> Data records
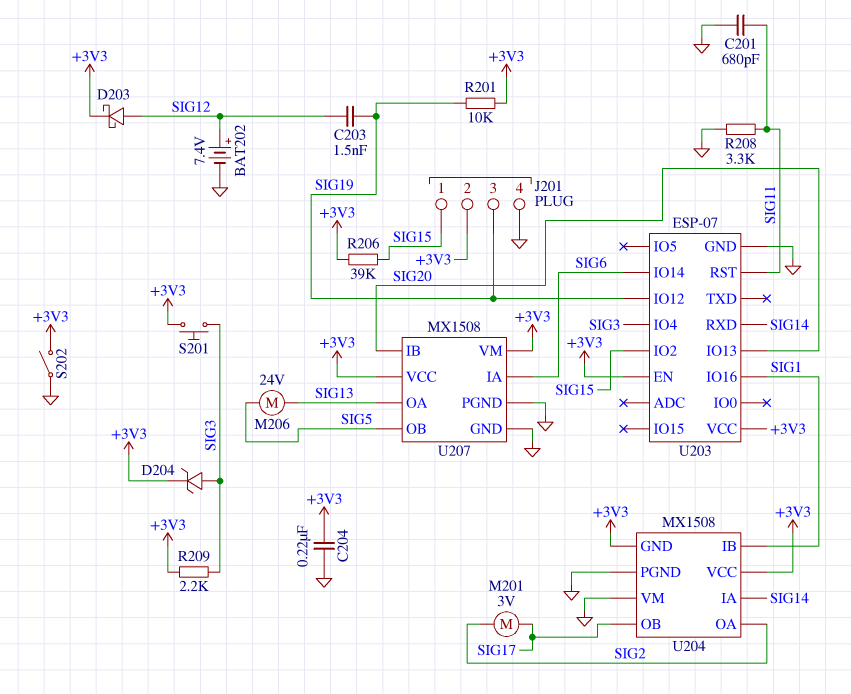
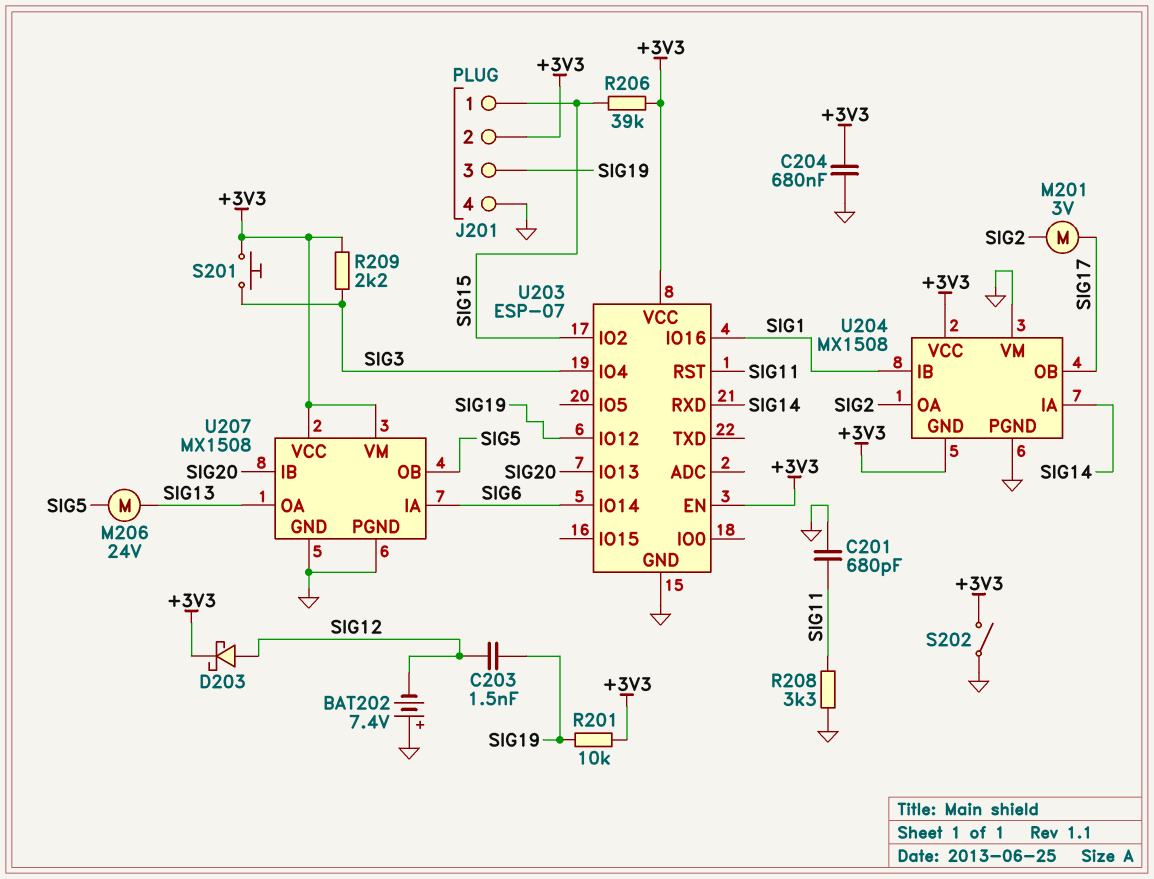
BAT202: 7.4V (plus SIG12, minus GND) -> 7.4V (plus GND, minus SIG12)
C204: 220nF (+3V3, GND) -> 680nF (+3V3, GND)
D204: zener (A SIG3, K +3V3) -> none

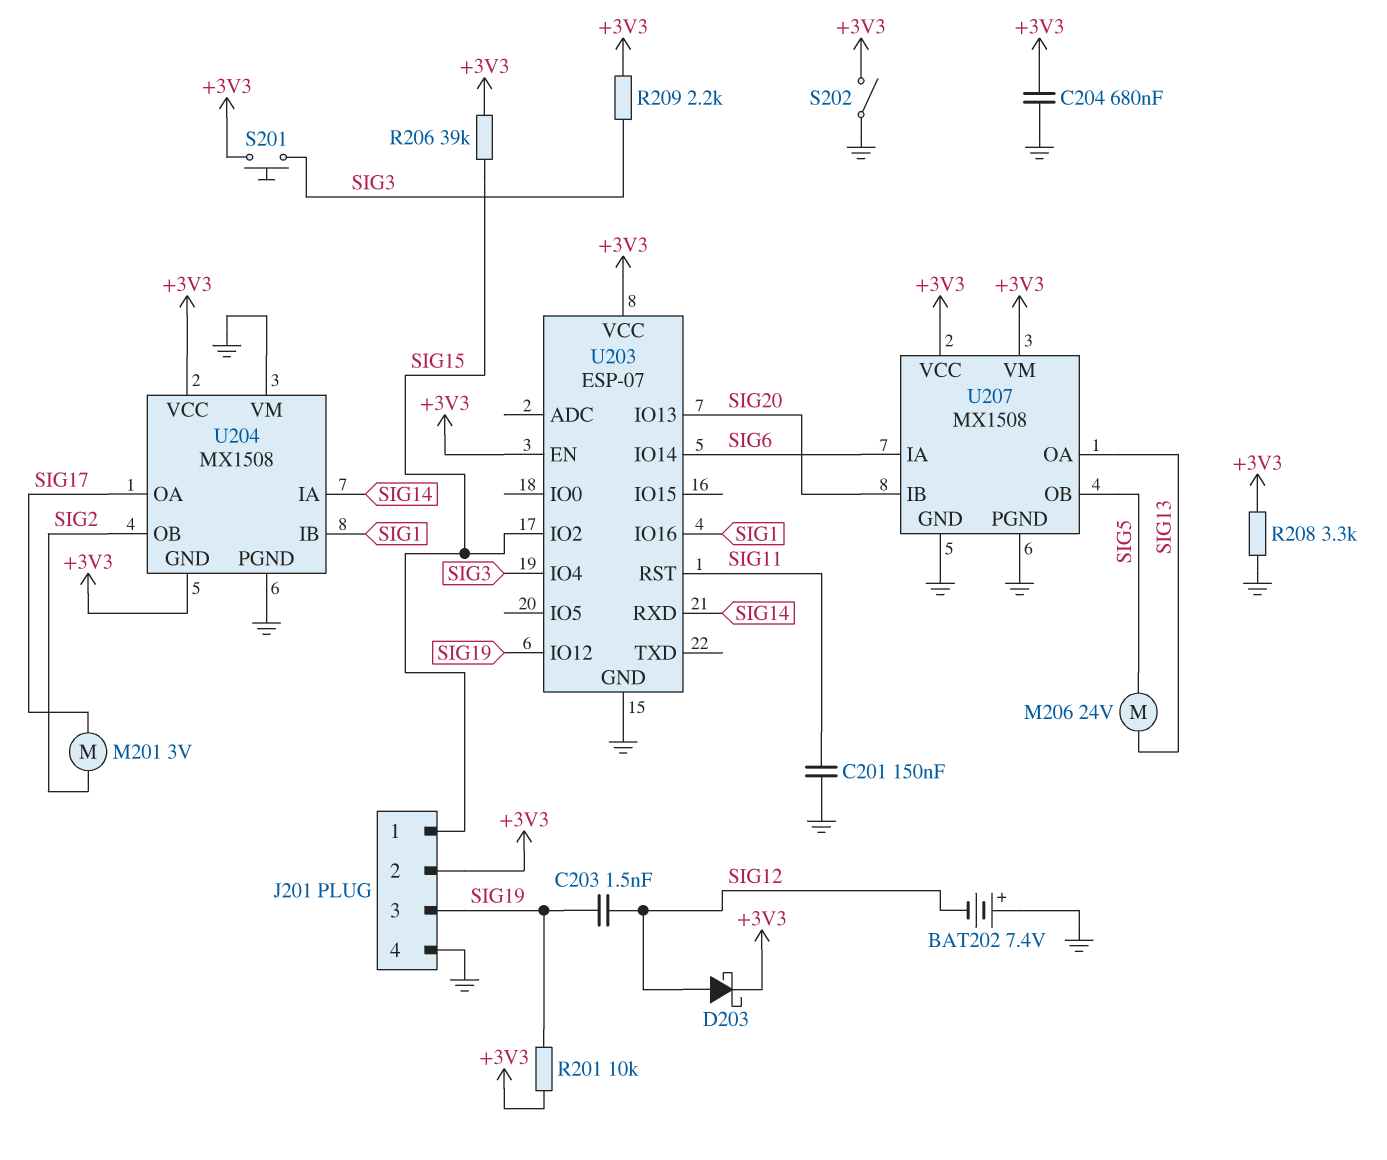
C201: 680pF (GND, SIG11) -> 150nF (GND, SIG11)
R208: 3.3k (GND, SIG11) -> 3.3k (+3V3, GND)
U204 pin OA: SIG2 -> SIG17
U204 pin OB: SIG17 -> SIG2

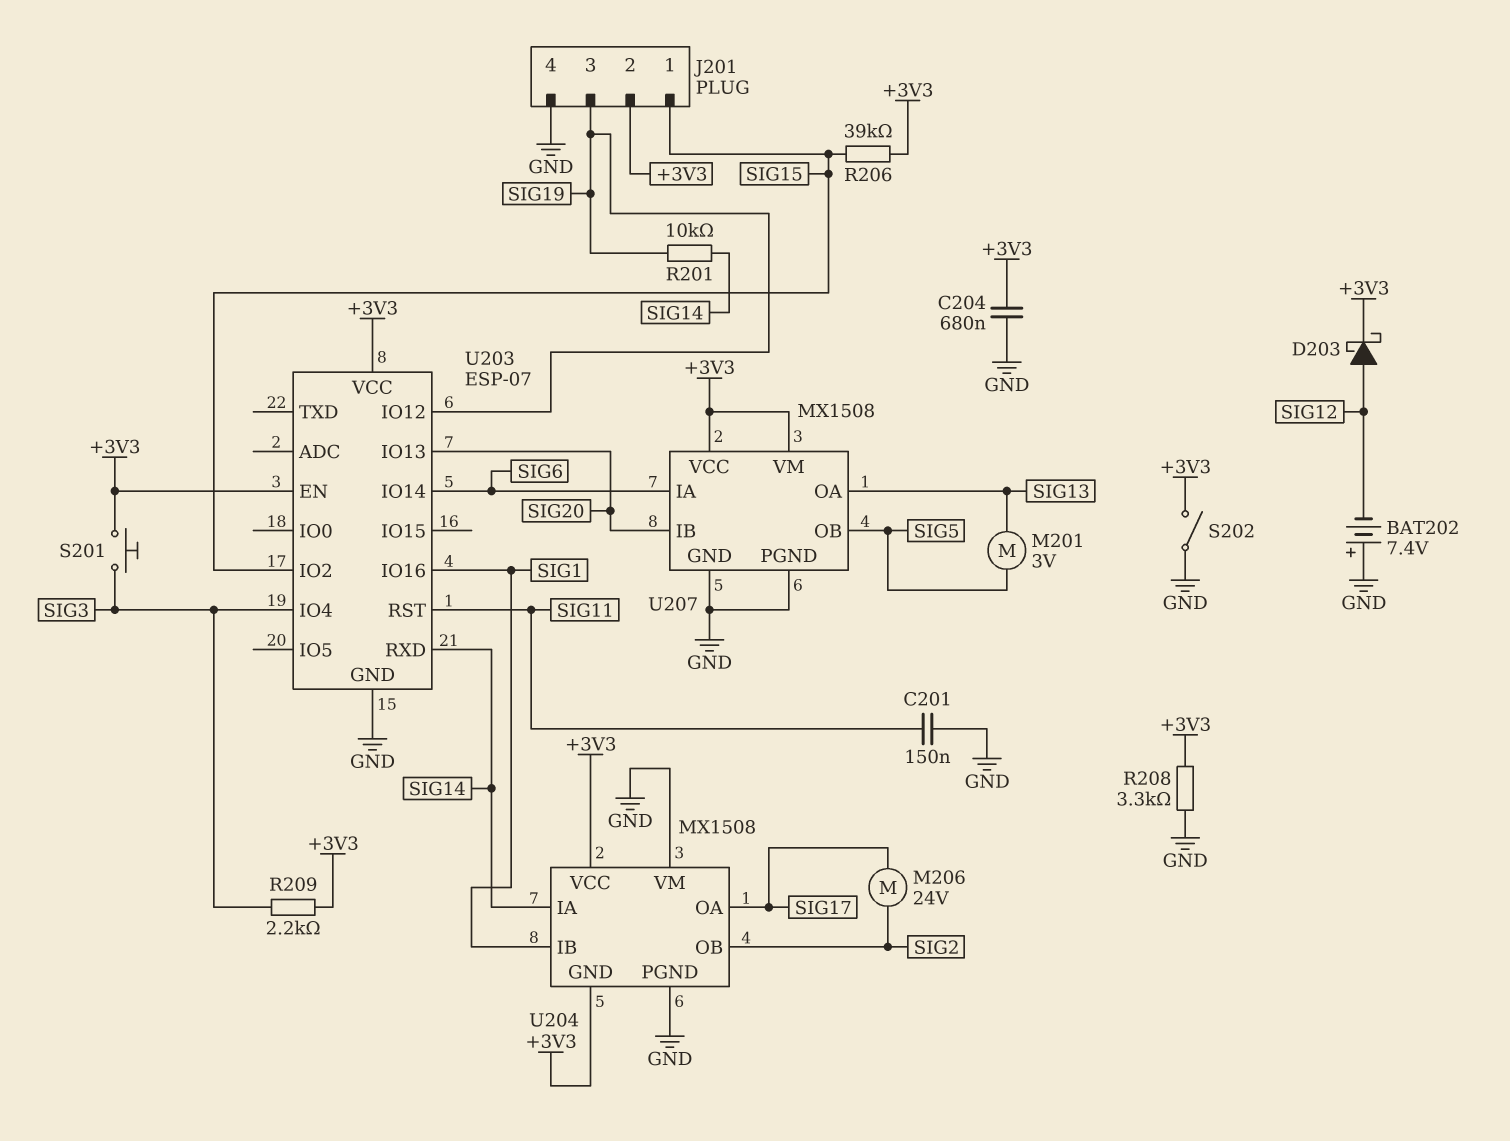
C203: 1.5nF (SIG12, SIG19) -> none
M201: motor 3V (SIG2, SIG17) -> motor 3V (SIG5, SIG13)
M206: motor 24V (SIG5, SIG13) -> motor 24V (SIG2, SIG17)
R201: 10k (+3V3, SIG19) -> 10k (SIG14, SIG19)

> Task to carry out
Should there be pictures in the data, leave them out and return the rest exactly.

> Output for this exercise
BAT202: 7.4V (plus SIG12, minus GND) -> 7.4V (plus GND, minus SIG12)
C204: 220nF (+3V3, GND) -> 680nF (+3V3, GND)
D204: zener (A SIG3, K +3V3) -> none

C201: 680pF (GND, SIG11) -> 150nF (GND, SIG11)
R208: 3.3k (GND, SIG11) -> 3.3k (+3V3, GND)
U204 pin OA: SIG2 -> SIG17
U204 pin OB: SIG17 -> SIG2

C203: 1.5nF (SIG12, SIG19) -> none
M201: motor 3V (SIG2, SIG17) -> motor 3V (SIG5, SIG13)
M206: motor 24V (SIG5, SIG13) -> motor 24V (SIG2, SIG17)
R201: 10k (+3V3, SIG19) -> 10k (SIG14, SIG19)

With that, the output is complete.